▶ _Exercise instructions_
Everything in the records except the pictures should come back exactly as written.

[[ Data listing open ]]

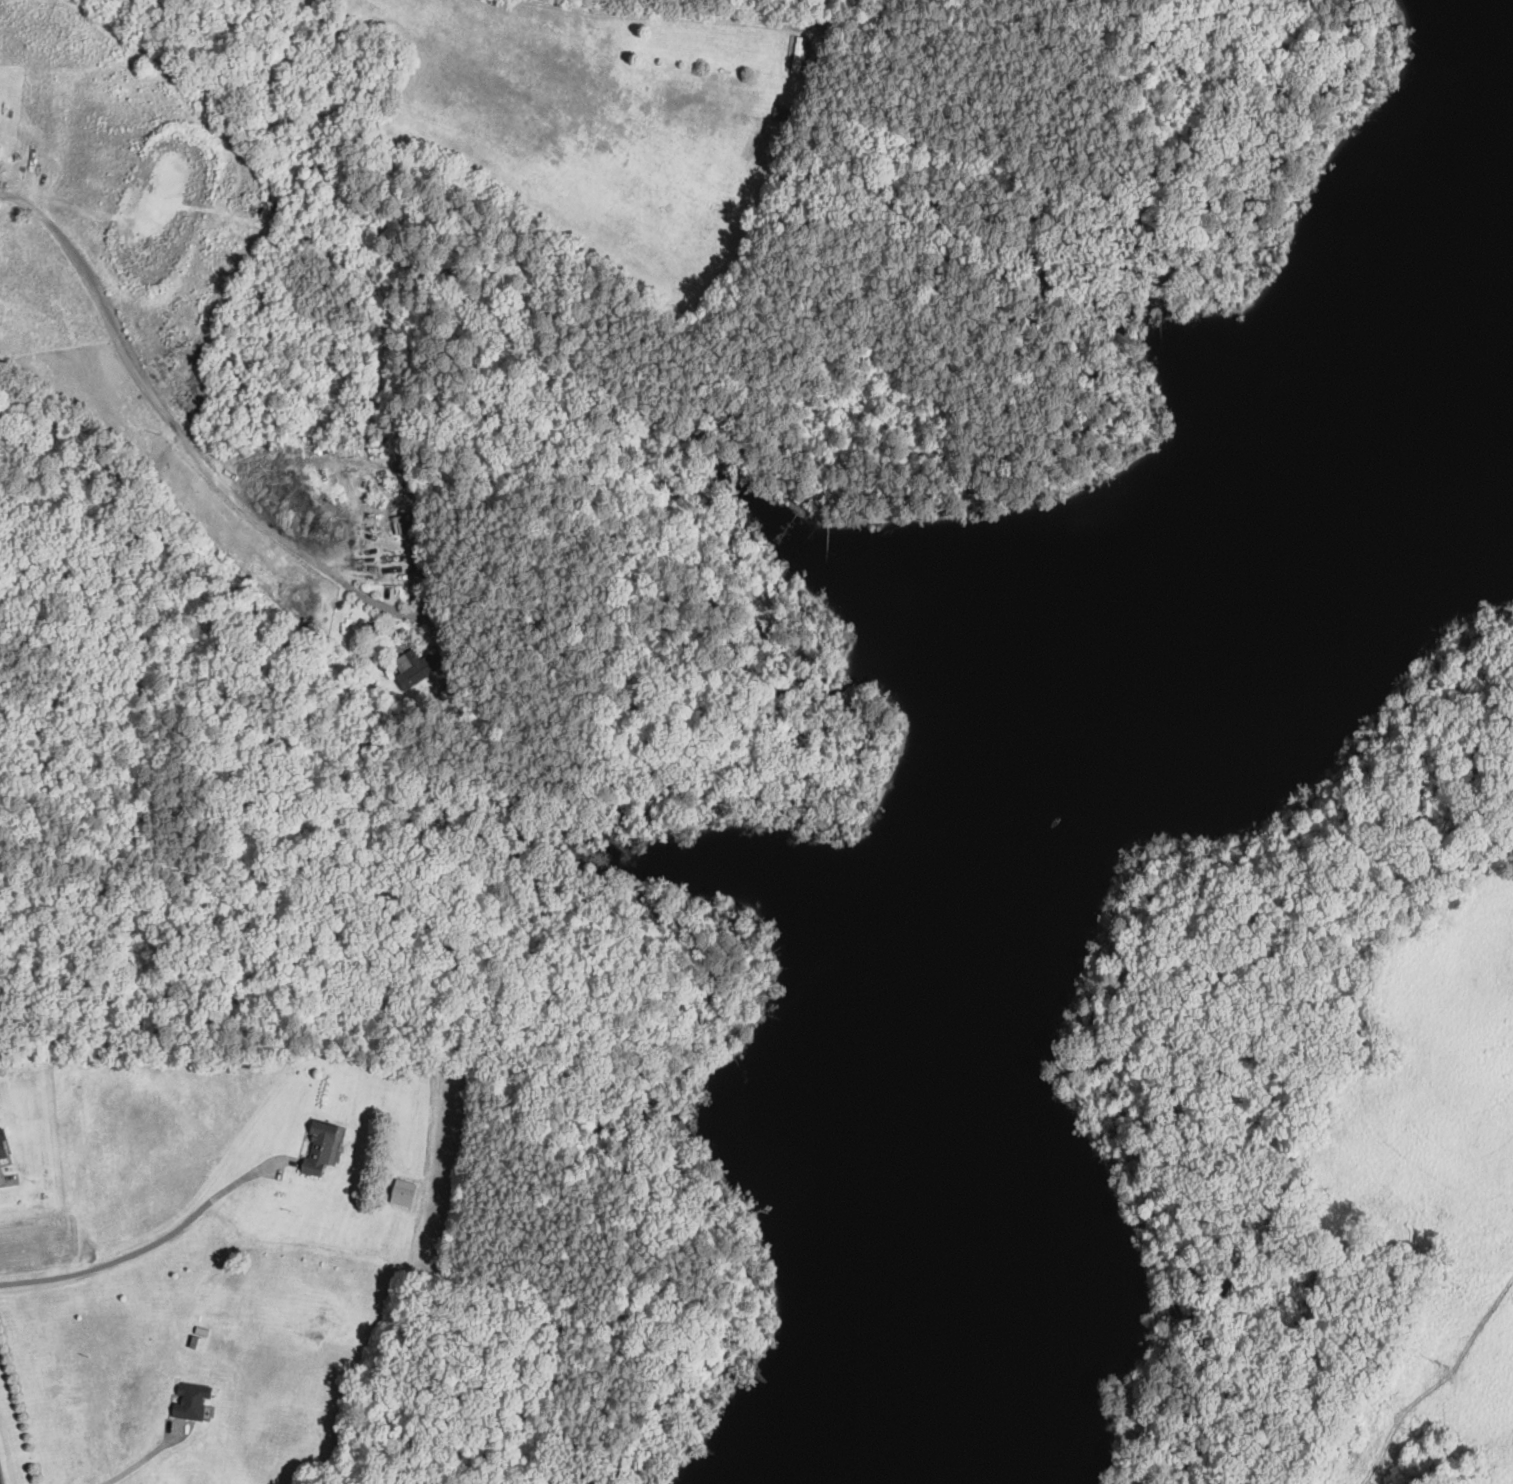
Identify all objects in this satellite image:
road: (645, 14)
building: (829, 25)
building: (797, 54)
building: (783, 114)
park: (845, 373)
road: (178, 429)
building: (404, 523)
building: (306, 626)
building: (415, 669)
building: (321, 1147)
building: (1, 1150)
road: (158, 1240)
power tower: (1443, 1363)
building: (190, 1401)
road: (148, 1456)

[[ Data listing closed ]]

▶ _Exercise answer_
Identify all objects in this satellite image:
road: (645, 14)
building: (829, 25)
building: (797, 54)
building: (783, 114)
park: (845, 373)
road: (178, 429)
building: (404, 523)
building: (306, 626)
building: (415, 669)
building: (321, 1147)
building: (1, 1150)
road: (158, 1240)
power tower: (1443, 1363)
building: (190, 1401)
road: (148, 1456)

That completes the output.